**Brief:** Would you restate each line of the data below word for word, without its pictures?

**Available data:**
----------

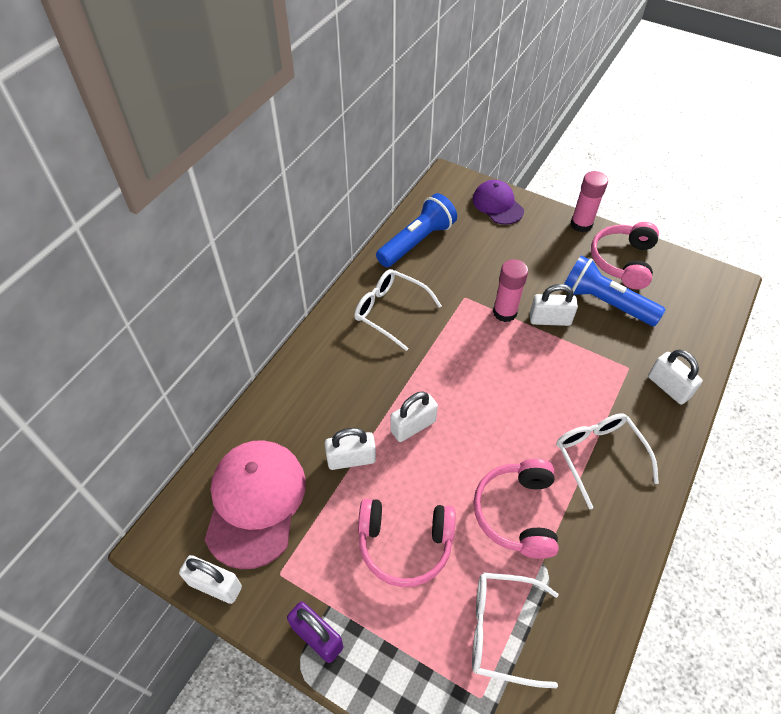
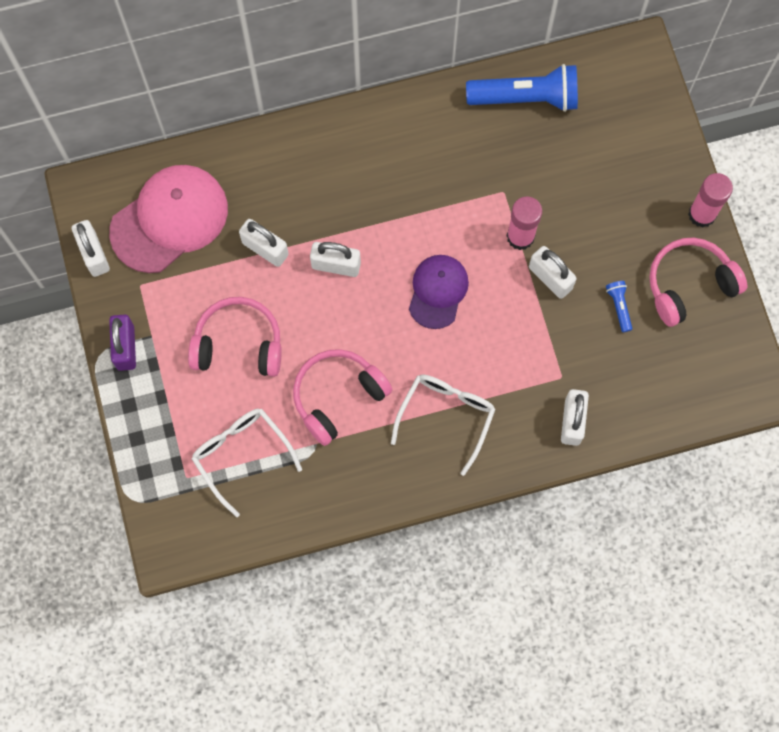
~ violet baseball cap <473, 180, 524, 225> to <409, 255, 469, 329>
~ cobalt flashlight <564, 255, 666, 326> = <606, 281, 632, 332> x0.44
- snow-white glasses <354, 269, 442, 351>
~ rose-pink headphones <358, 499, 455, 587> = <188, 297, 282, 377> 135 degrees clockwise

----------

**Result for this task:**
~ violet baseball cap <473, 180, 524, 225> to <409, 255, 469, 329>
~ cobalt flashlight <564, 255, 666, 326> = <606, 281, 632, 332> x0.44
- snow-white glasses <354, 269, 442, 351>
~ rose-pink headphones <358, 499, 455, 587> = <188, 297, 282, 377> 135 degrees clockwise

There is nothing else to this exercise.